TASK PROMPT: Your task is to repeat the entries underneath exactly, minus the pictures.

RECORDED INFORMATION:
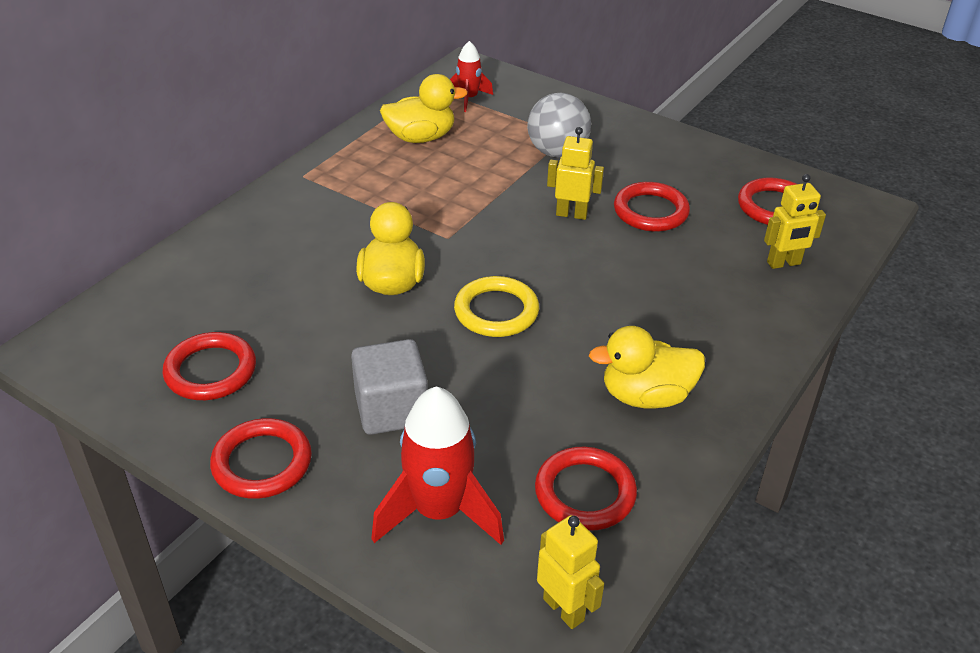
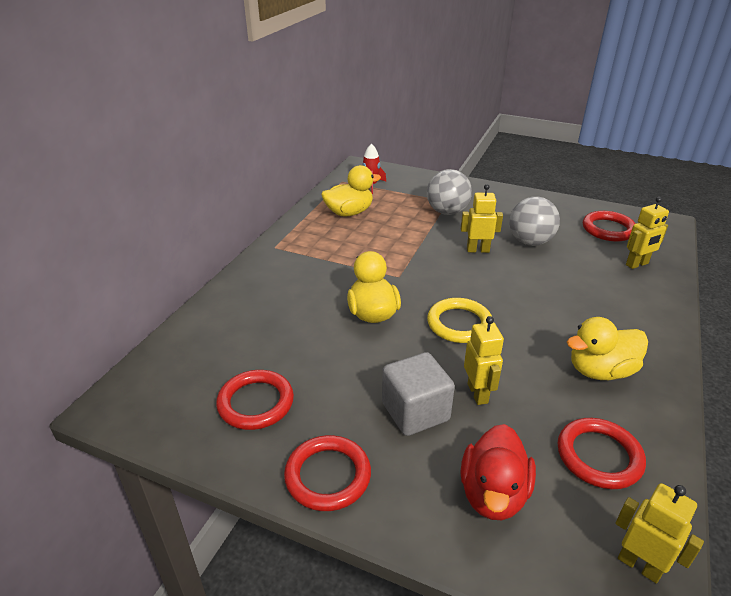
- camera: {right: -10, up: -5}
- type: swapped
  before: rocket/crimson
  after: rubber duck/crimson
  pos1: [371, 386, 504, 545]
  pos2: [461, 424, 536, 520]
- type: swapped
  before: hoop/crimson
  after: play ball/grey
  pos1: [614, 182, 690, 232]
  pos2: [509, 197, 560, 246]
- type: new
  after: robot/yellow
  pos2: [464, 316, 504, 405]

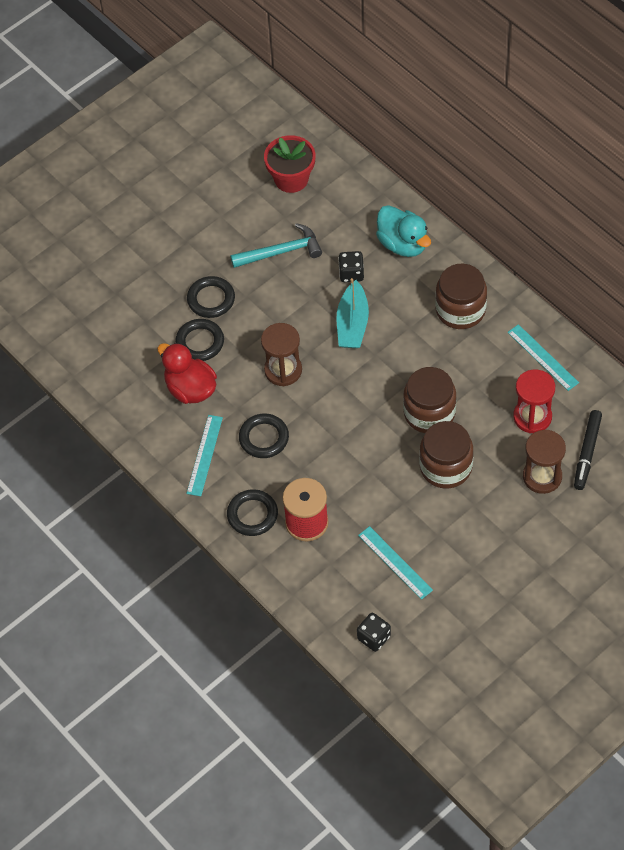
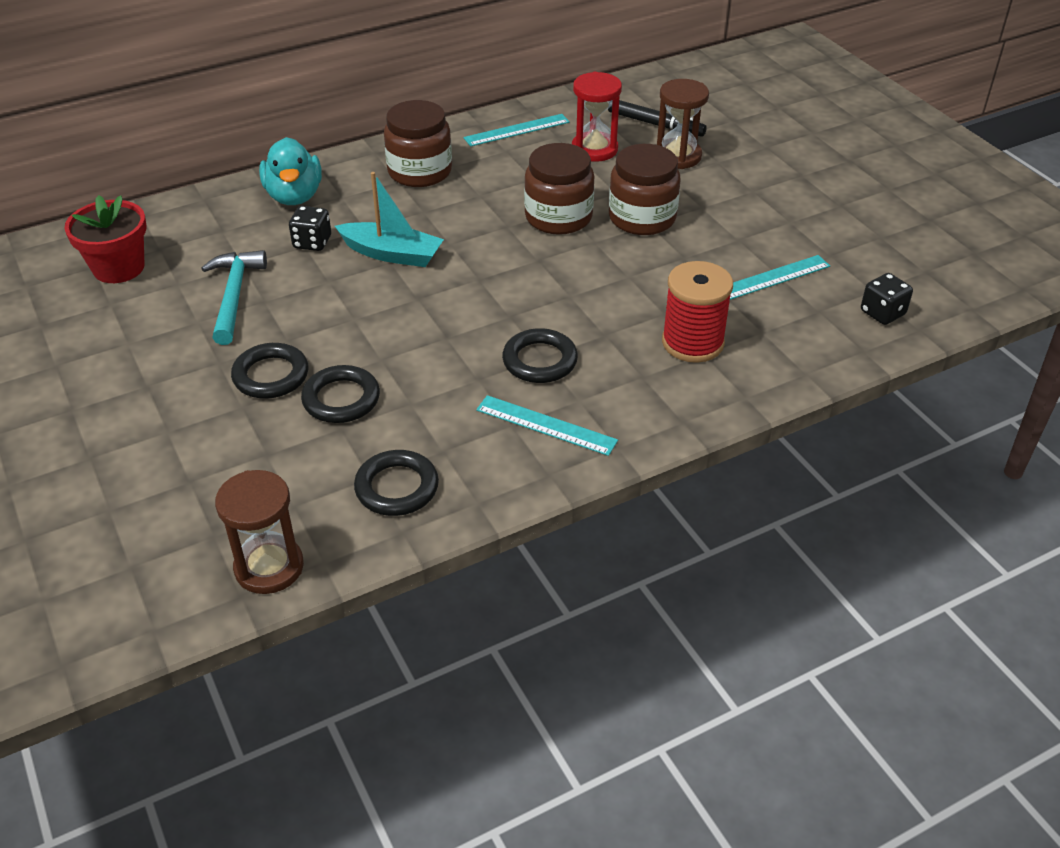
- camera: {right: -80, up: -15}
- type: gone
  before: rubber duck/crimson
  pos1: [157, 343, 217, 404]
- type: shifted
  before: hoop/black
  pos1: [227, 489, 278, 536]
  pos2: [354, 450, 439, 516]
- type: shifted
  before: hourglass/dark brown
  pos1: [261, 323, 302, 386]
  pos2: [215, 470, 304, 594]
- type: rotated
  before: rubber duck/teal
  pos1: [376, 205, 431, 257]
  pos2: [259, 137, 322, 205]
  turn: 105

TASK SOLUTION:
- camera: {right: -10, up: -5}
- type: swapped
  before: rocket/crimson
  after: rubber duck/crimson
  pos1: [371, 386, 504, 545]
  pos2: [461, 424, 536, 520]
- type: swapped
  before: hoop/crimson
  after: play ball/grey
  pos1: [614, 182, 690, 232]
  pos2: [509, 197, 560, 246]
- type: new
  after: robot/yellow
  pos2: [464, 316, 504, 405]

- camera: {right: -80, up: -15}
- type: gone
  before: rubber duck/crimson
  pos1: [157, 343, 217, 404]
- type: shifted
  before: hoop/black
  pos1: [227, 489, 278, 536]
  pos2: [354, 450, 439, 516]
- type: shifted
  before: hourglass/dark brown
  pos1: [261, 323, 302, 386]
  pos2: [215, 470, 304, 594]
- type: rotated
  before: rubber duck/teal
  pos1: [376, 205, 431, 257]
  pos2: [259, 137, 322, 205]
  turn: 105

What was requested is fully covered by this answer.